→ RECORDS FOR THIS TASK
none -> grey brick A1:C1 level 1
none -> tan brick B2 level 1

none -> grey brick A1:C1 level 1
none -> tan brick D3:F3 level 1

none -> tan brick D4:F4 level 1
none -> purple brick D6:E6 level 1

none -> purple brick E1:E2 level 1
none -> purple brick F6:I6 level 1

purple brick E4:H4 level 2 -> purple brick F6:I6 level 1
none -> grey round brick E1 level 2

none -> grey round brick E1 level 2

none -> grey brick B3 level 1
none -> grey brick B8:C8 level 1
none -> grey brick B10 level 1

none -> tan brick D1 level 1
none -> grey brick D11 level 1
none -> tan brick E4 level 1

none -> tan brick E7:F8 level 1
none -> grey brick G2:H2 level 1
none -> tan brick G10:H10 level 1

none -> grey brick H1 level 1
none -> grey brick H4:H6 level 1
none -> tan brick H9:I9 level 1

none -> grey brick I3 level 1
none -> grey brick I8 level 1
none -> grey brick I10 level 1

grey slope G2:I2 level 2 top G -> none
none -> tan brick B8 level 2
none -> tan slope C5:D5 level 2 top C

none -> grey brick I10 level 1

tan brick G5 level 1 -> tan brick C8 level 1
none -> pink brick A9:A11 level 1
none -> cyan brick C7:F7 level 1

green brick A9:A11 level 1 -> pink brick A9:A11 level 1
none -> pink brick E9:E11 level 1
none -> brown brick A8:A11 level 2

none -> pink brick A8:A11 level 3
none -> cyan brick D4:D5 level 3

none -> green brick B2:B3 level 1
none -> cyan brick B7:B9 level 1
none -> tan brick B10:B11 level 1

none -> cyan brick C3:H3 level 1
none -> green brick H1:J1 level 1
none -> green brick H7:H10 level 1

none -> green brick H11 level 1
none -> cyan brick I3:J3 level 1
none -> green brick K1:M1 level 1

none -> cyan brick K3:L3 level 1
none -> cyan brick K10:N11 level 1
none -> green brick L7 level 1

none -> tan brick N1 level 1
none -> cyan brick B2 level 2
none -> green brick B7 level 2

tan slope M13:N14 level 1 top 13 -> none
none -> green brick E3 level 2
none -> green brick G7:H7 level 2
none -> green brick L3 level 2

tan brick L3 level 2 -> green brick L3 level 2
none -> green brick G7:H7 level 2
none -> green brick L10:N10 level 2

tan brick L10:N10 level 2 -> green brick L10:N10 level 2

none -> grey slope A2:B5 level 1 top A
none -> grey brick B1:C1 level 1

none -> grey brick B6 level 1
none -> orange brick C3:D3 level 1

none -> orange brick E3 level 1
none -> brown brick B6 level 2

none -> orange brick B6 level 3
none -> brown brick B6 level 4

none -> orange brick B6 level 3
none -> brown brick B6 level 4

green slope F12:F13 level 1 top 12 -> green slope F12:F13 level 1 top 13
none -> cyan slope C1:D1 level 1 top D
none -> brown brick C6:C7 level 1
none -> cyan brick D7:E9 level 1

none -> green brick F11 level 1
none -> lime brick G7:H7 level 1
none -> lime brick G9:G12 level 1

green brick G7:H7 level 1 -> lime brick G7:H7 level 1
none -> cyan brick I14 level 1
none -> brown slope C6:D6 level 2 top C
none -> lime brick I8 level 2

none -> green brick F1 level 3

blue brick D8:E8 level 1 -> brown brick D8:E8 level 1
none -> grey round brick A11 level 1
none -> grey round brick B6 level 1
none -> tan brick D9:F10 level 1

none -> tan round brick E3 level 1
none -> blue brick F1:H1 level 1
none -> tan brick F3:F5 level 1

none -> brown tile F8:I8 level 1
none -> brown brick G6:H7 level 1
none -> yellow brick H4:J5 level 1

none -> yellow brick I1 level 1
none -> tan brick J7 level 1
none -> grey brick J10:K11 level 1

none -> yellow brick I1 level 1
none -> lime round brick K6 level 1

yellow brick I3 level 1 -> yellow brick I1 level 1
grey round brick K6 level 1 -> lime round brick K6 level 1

→ WHAT YOU ARE ASKED TO DO
In the entries above, copy each line that contains the string "round".

→ YOUR SOLUTION
none -> grey round brick E1 level 2
none -> grey round brick E1 level 2
none -> grey round brick A11 level 1
none -> grey round brick B6 level 1
none -> tan round brick E3 level 1
none -> lime round brick K6 level 1
grey round brick K6 level 1 -> lime round brick K6 level 1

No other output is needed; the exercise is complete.